THE TASK - Output the listing below exactly, minus its images.
-------- SOURCE MATERIAL
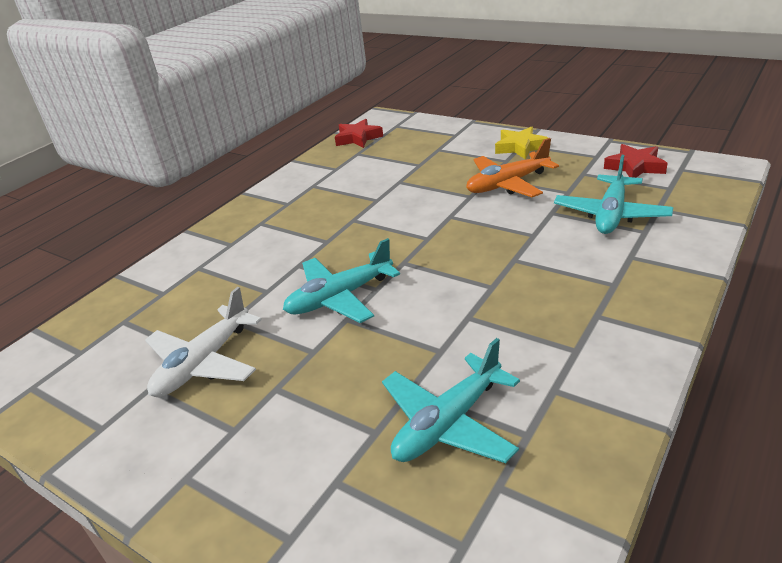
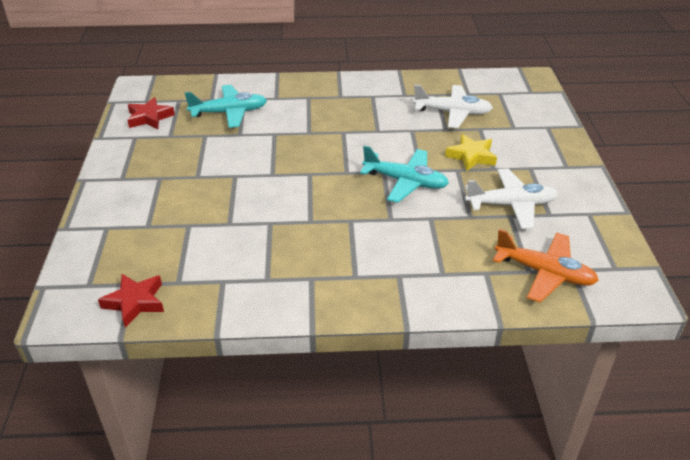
camera: 130 degrees left, 5 degrees up
(448, 423) = (452, 113): turquoise plane -> white plane
(507, 184) = (205, 164): orange plane -> orange plane (544, 273)
(520, 147) = (128, 178): yellow star -> yellow star (471, 156)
----------------
ANSWER AREA -
camera: 130 degrees left, 5 degrees up
(448, 423) = (452, 113): turquoise plane -> white plane
(507, 184) = (205, 164): orange plane -> orange plane (544, 273)
(520, 147) = (128, 178): yellow star -> yellow star (471, 156)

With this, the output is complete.